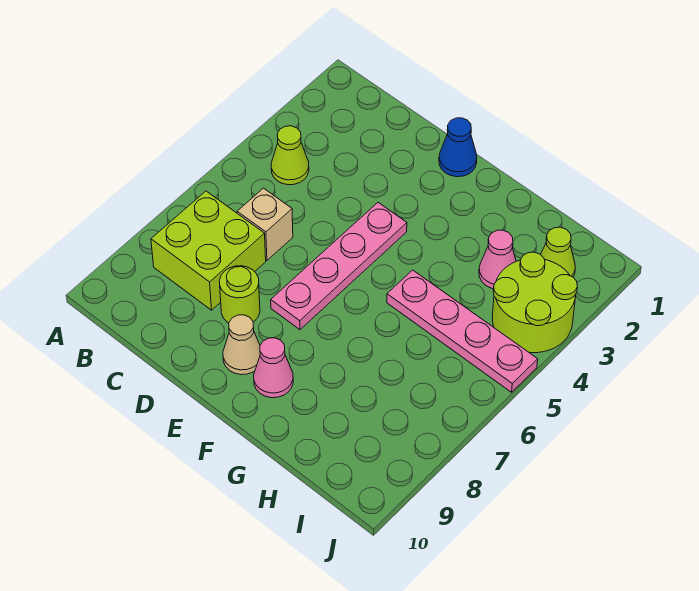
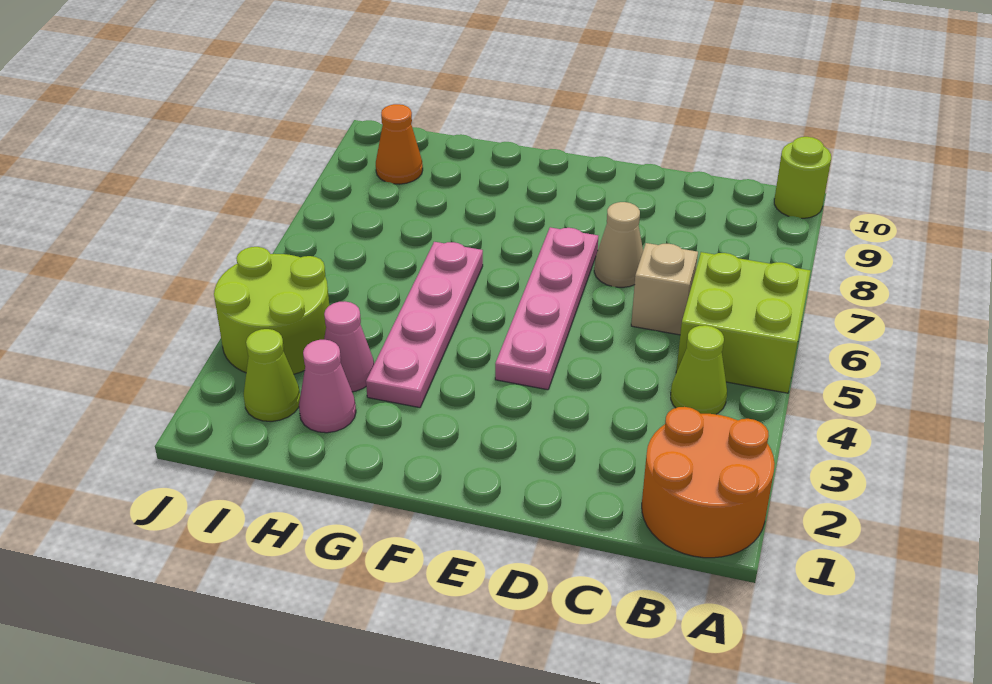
none -> orange round brick A1:B2 level 1
lime brick B7:C8 level 1 -> lime brick A5:B6 level 1
lime round brick D8 level 1 -> lime round brick A10 level 1
blue cone E1 level 1 -> none
tan cone E9 level 1 -> tan cone D7 level 1
pink cone F9 level 1 -> pink cone H2 level 1
pink plate G5:J5 level 1 -> pink plate G3:G6 level 1
none -> orange cone I9 level 1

****************************************

**About this exercise**
Write out again only the lines from the one with "lime brick B7:C8" through the last line of the records above. Keep every word as it stands.

**Written answer**
lime brick B7:C8 level 1 -> lime brick A5:B6 level 1
lime round brick D8 level 1 -> lime round brick A10 level 1
blue cone E1 level 1 -> none
tan cone E9 level 1 -> tan cone D7 level 1
pink cone F9 level 1 -> pink cone H2 level 1
pink plate G5:J5 level 1 -> pink plate G3:G6 level 1
none -> orange cone I9 level 1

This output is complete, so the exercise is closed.